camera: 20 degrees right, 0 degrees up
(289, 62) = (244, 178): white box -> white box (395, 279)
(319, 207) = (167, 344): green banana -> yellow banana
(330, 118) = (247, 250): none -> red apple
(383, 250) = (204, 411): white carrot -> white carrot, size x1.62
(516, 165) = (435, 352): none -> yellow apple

——————

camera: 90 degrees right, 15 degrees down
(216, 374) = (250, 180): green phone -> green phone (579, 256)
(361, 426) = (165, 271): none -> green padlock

——————

**Required work**. In the entries, find every line holding "right" and copy it.

**Reply**.
camera: 20 degrees right, 0 degrees up
camera: 90 degrees right, 15 degrees down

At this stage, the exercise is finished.